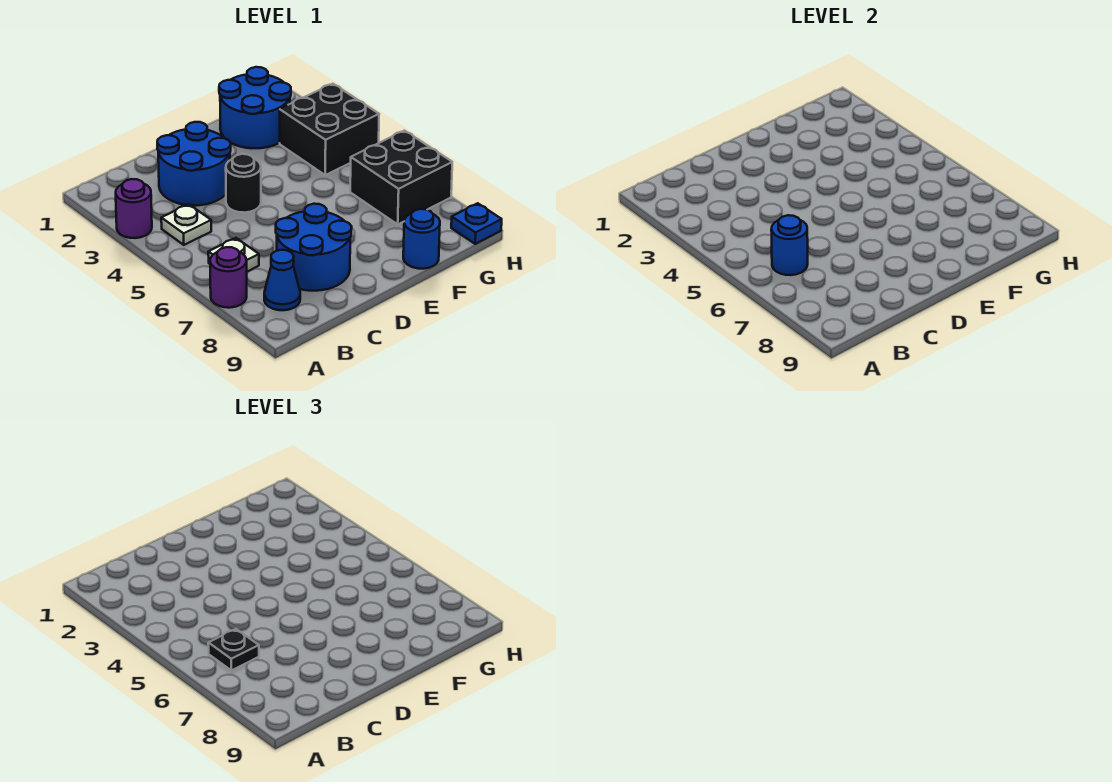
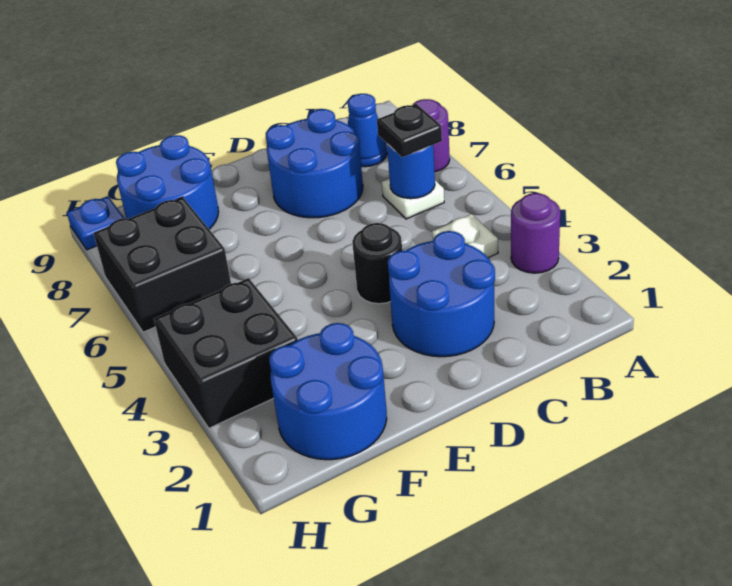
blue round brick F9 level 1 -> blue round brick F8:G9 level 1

____________

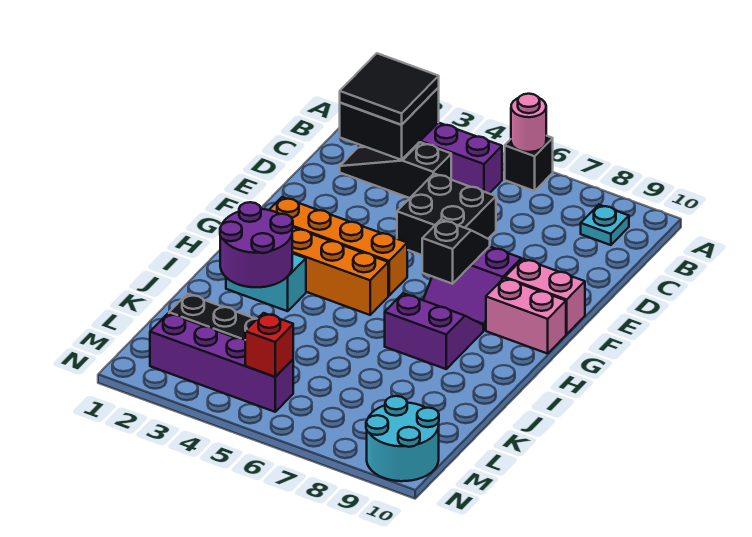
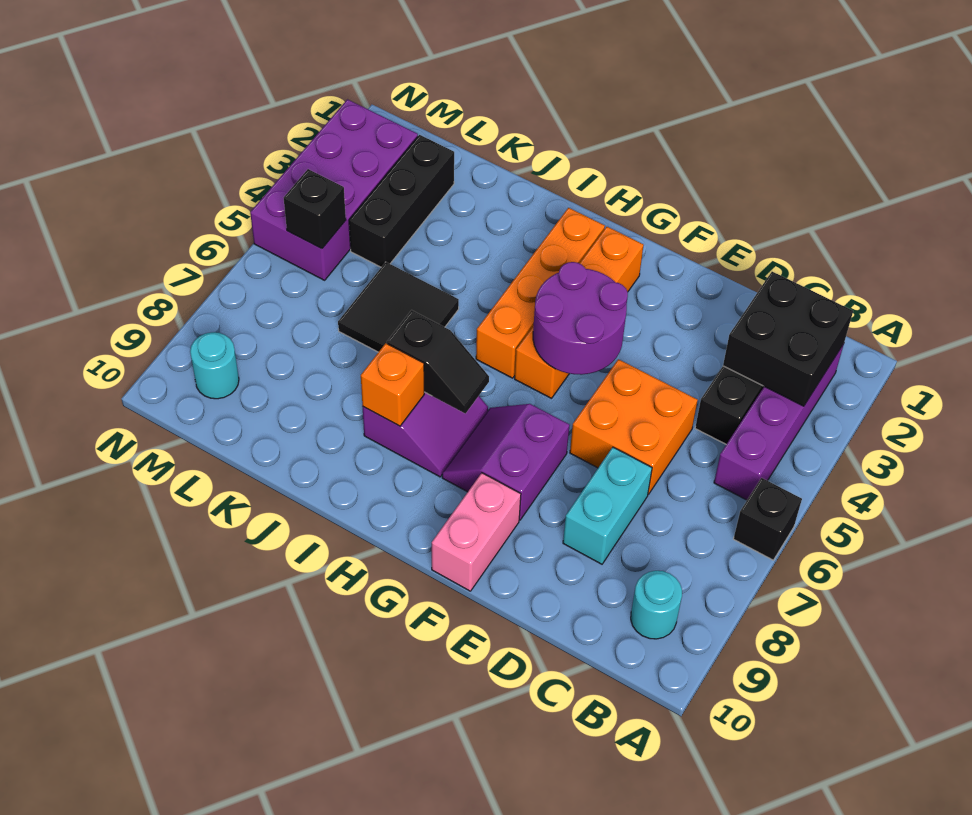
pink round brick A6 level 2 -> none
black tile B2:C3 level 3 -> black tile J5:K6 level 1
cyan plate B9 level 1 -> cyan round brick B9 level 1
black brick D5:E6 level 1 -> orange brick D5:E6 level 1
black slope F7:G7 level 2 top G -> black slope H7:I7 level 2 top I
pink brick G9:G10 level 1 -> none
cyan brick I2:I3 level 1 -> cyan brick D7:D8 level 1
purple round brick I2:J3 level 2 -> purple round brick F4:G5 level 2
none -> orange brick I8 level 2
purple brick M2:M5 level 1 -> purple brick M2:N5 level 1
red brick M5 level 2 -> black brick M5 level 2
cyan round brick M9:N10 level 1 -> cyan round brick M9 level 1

____________

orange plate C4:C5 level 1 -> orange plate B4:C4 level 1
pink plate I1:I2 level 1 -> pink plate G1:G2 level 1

____________

- Goal of the exercise -
Transcribe, exactly and without additions, the lines of the records above, beginning with the line that contains "black slope F7:G7" and ending with the line that contains "cyan round brick M9:N10", both included.

- Written response -
black slope F7:G7 level 2 top G -> black slope H7:I7 level 2 top I
pink brick G9:G10 level 1 -> none
cyan brick I2:I3 level 1 -> cyan brick D7:D8 level 1
purple round brick I2:J3 level 2 -> purple round brick F4:G5 level 2
none -> orange brick I8 level 2
purple brick M2:M5 level 1 -> purple brick M2:N5 level 1
red brick M5 level 2 -> black brick M5 level 2
cyan round brick M9:N10 level 1 -> cyan round brick M9 level 1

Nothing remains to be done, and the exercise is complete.